* Work item: Omitting every picture, output the records below exactly, please.

* Available records:
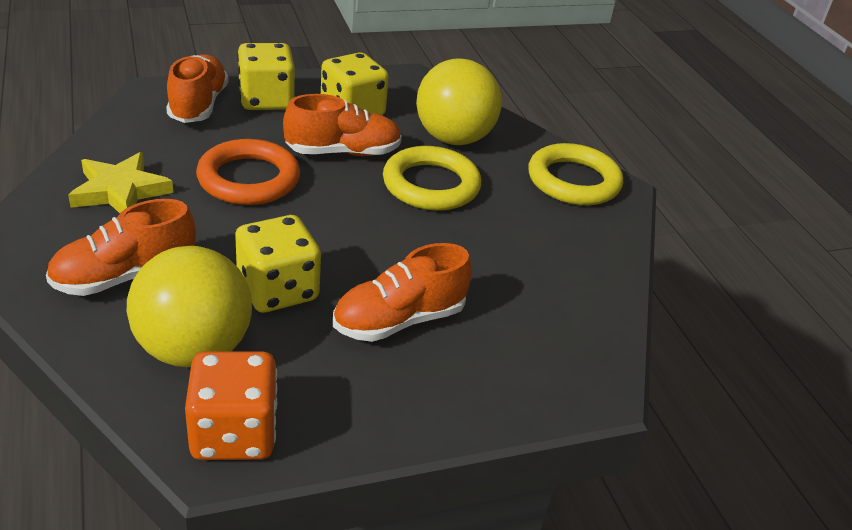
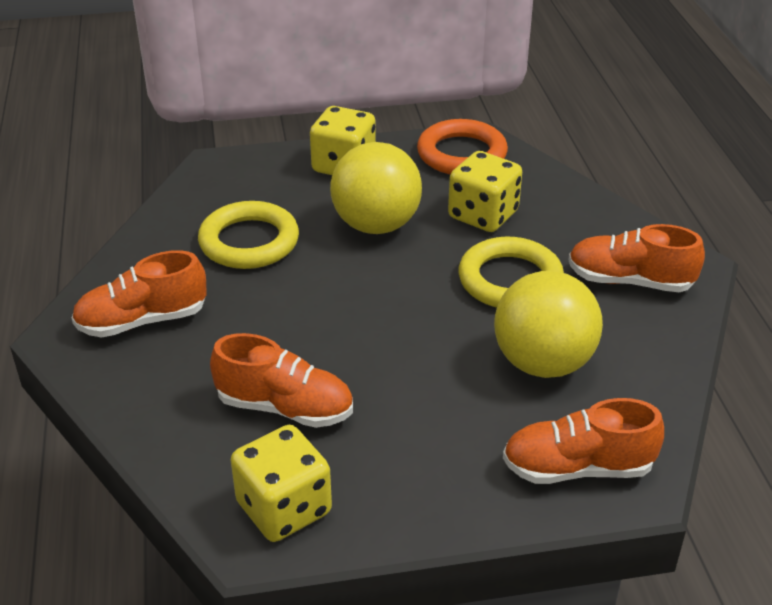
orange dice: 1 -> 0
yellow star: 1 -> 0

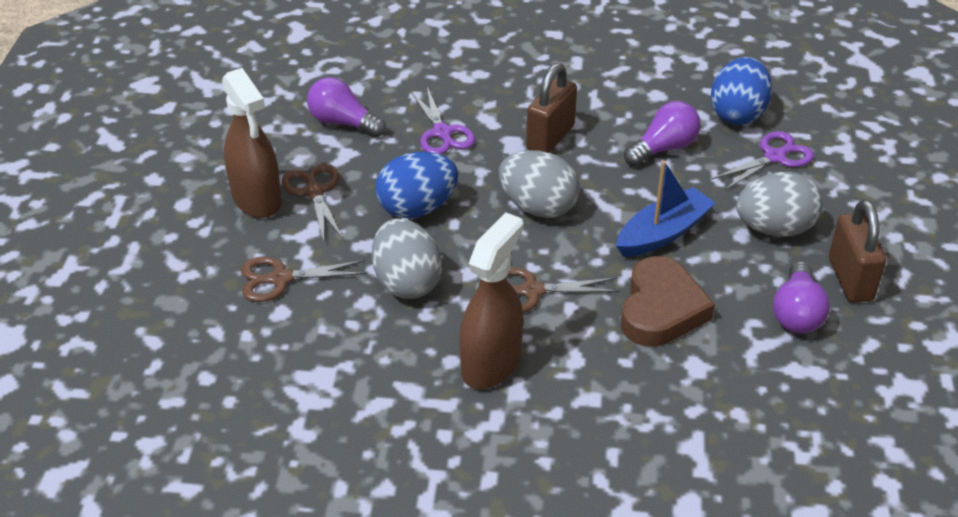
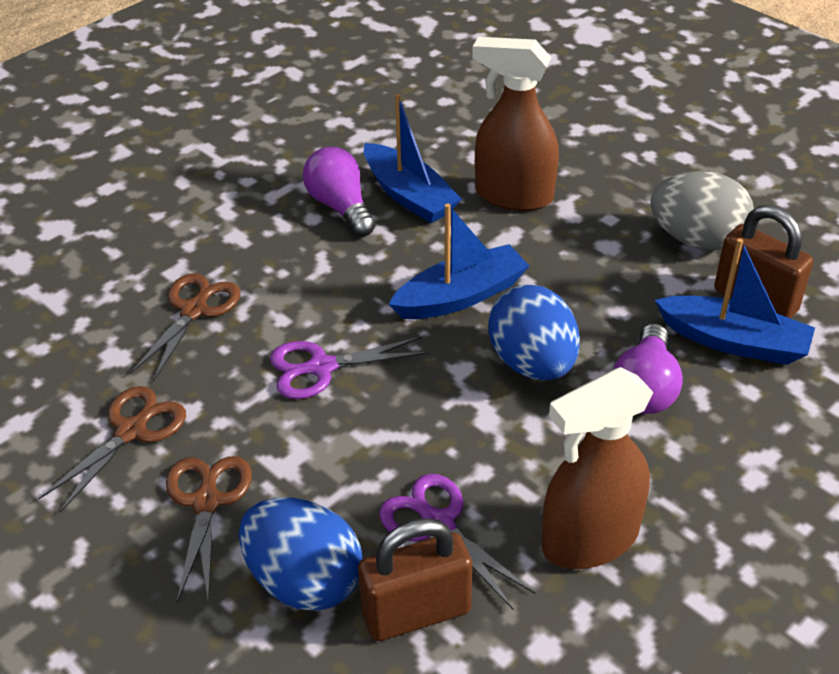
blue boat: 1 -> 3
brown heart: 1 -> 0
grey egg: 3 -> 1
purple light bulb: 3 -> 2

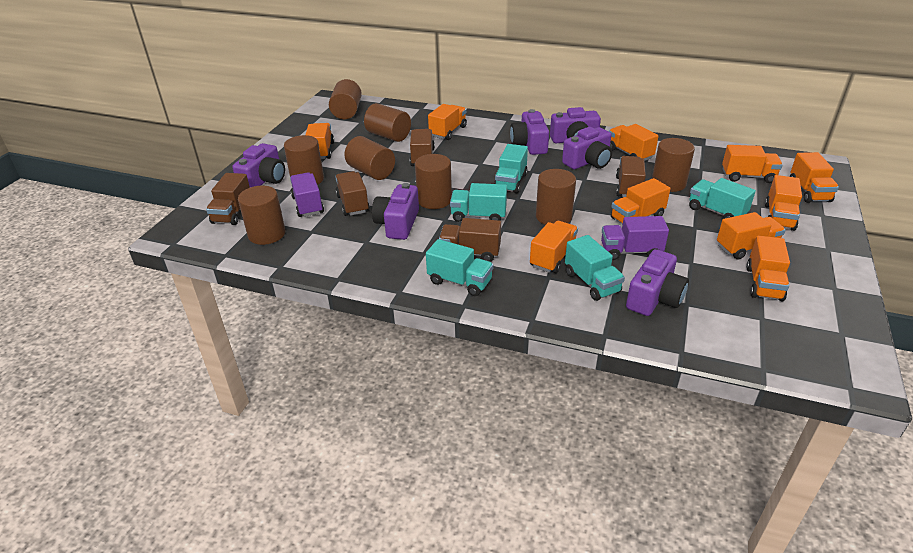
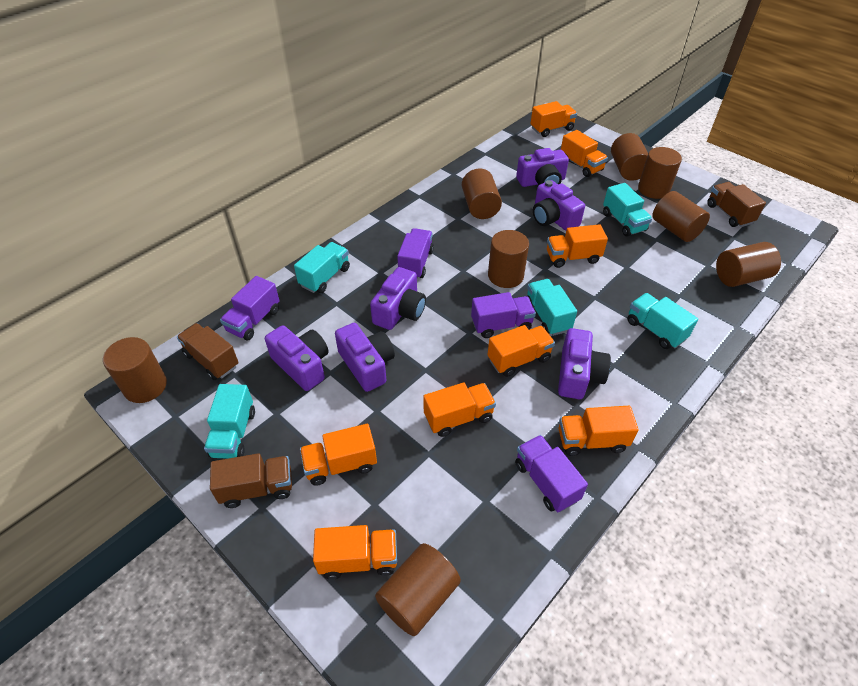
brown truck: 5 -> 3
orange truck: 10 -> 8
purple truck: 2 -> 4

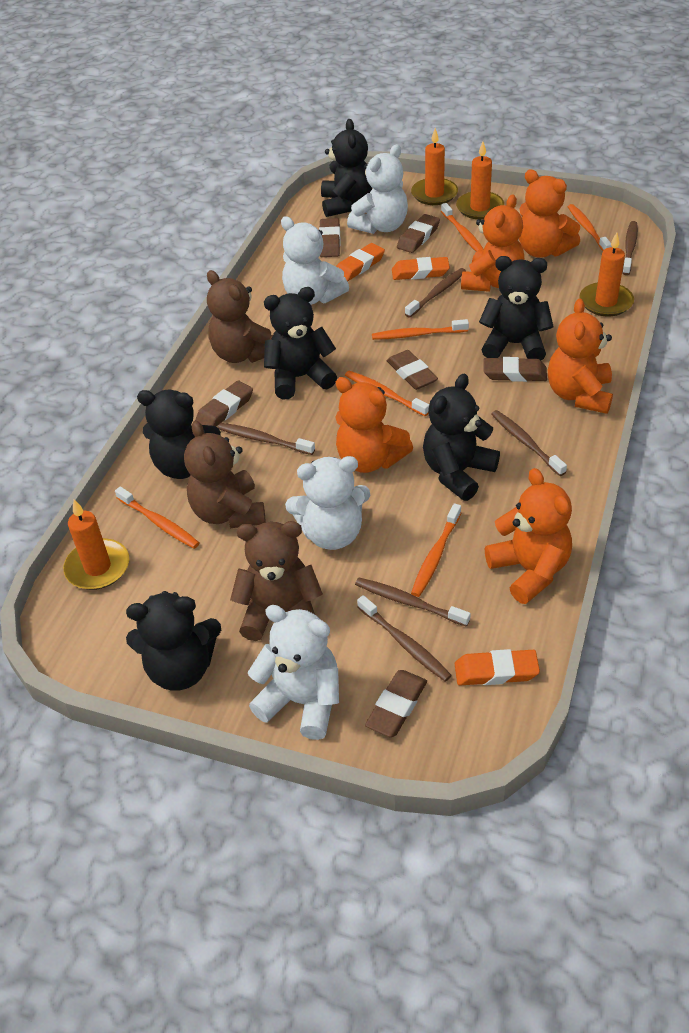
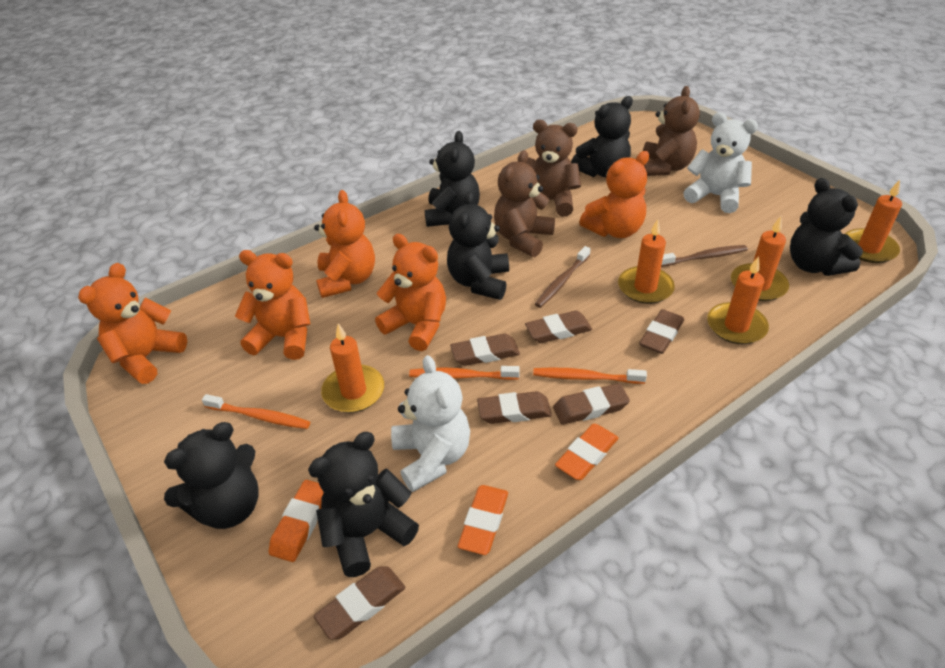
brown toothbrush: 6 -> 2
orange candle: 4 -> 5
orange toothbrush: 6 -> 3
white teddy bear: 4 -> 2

* Result:
orange dice: 1 -> 0
yellow star: 1 -> 0

blue boat: 1 -> 3
brown heart: 1 -> 0
grey egg: 3 -> 1
purple light bulb: 3 -> 2

brown truck: 5 -> 3
orange truck: 10 -> 8
purple truck: 2 -> 4

brown toothbrush: 6 -> 2
orange candle: 4 -> 5
orange toothbrush: 6 -> 3
white teddy bear: 4 -> 2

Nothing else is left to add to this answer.